- What to do
Could you copy the records below exactly, leaving out any pictures they include?

- Supplied material
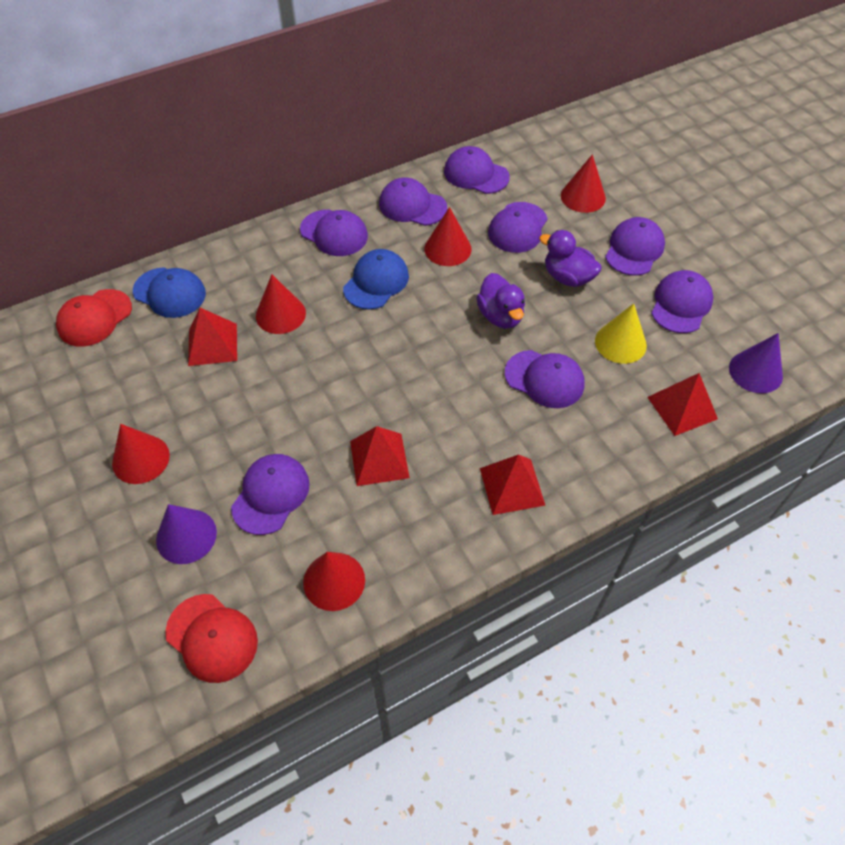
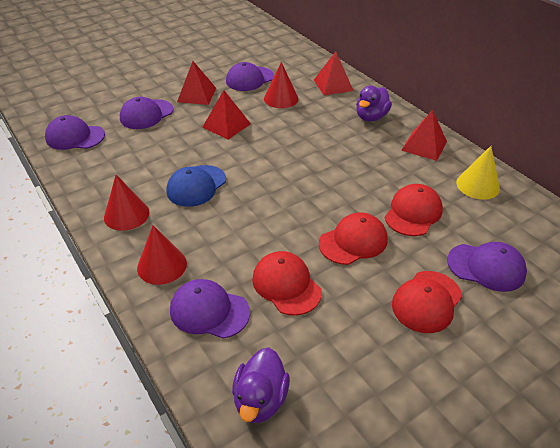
blue cap: 2 -> 1
purple cap: 8 -> 5
purple cone: 2 -> 0
red cap: 2 -> 4
red cone: 5 -> 3

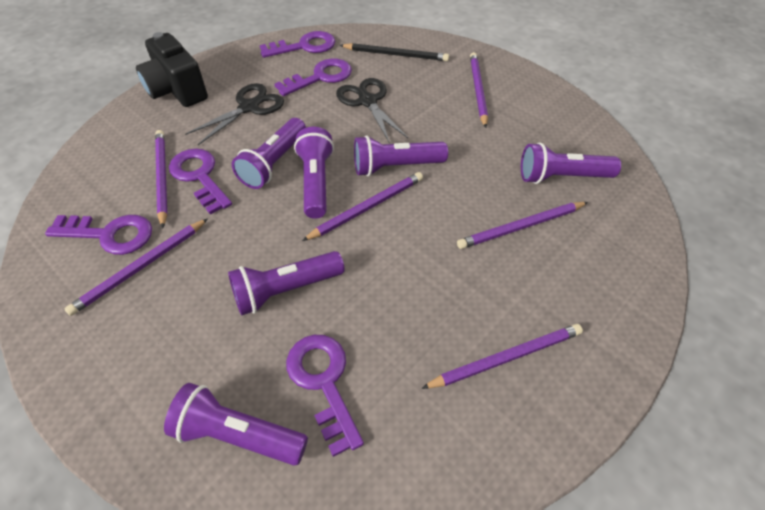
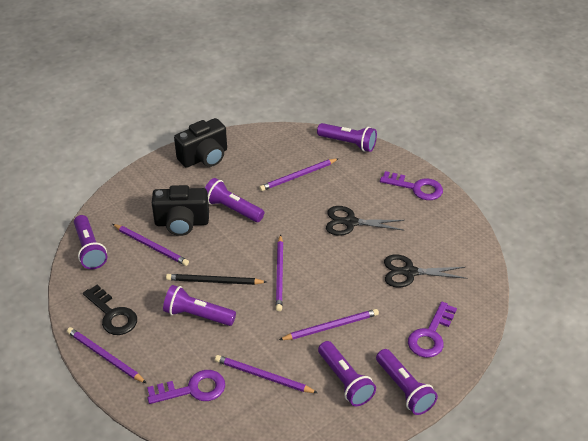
black camera: 1 -> 2
black key: 0 -> 1
purple key: 5 -> 3

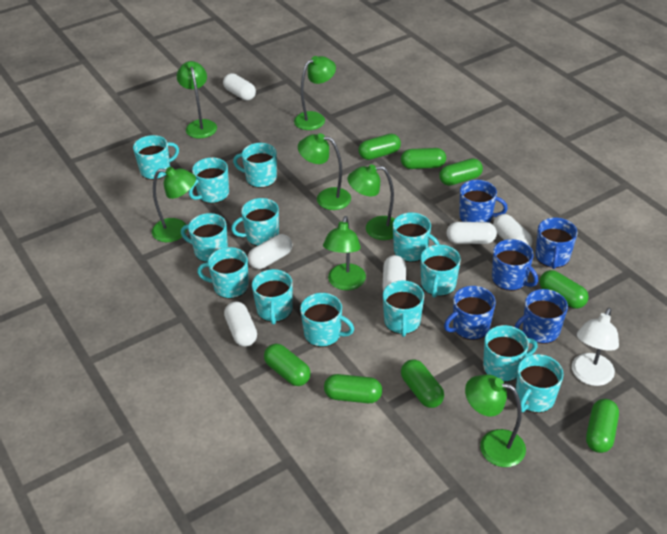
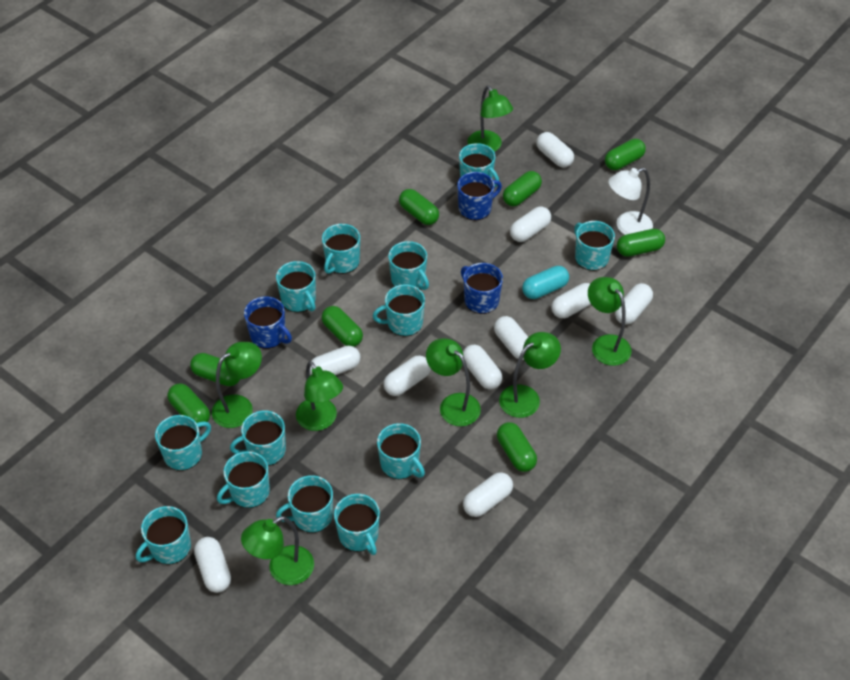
blue mug: 5 -> 3
turquoise capsule: 0 -> 1
white capsule: 6 -> 10

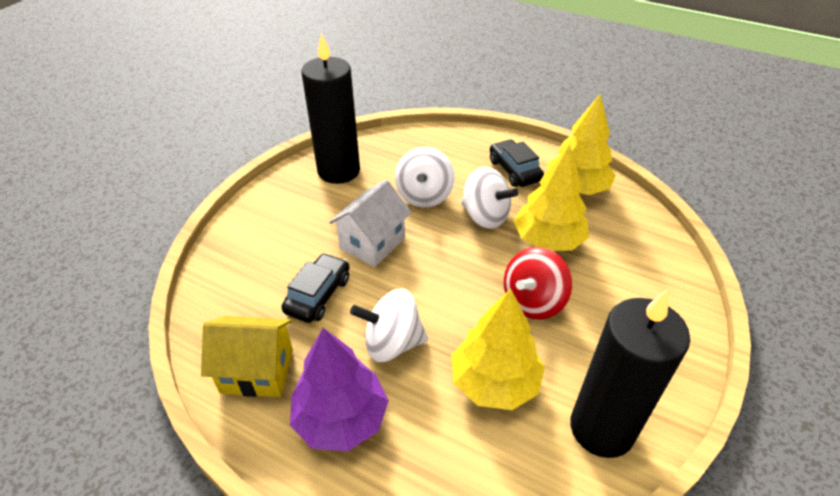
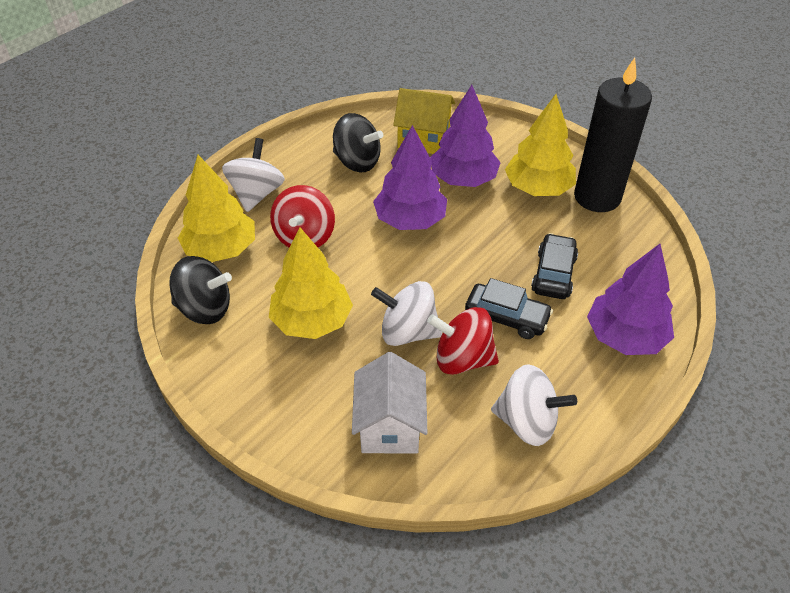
black candle: 2 -> 1
black spinning top: 0 -> 2
purple tree: 1 -> 3
red spinning top: 1 -> 2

- Solution to this problem
blue cap: 2 -> 1
purple cap: 8 -> 5
purple cone: 2 -> 0
red cap: 2 -> 4
red cone: 5 -> 3

black camera: 1 -> 2
black key: 0 -> 1
purple key: 5 -> 3

blue mug: 5 -> 3
turquoise capsule: 0 -> 1
white capsule: 6 -> 10

black candle: 2 -> 1
black spinning top: 0 -> 2
purple tree: 1 -> 3
red spinning top: 1 -> 2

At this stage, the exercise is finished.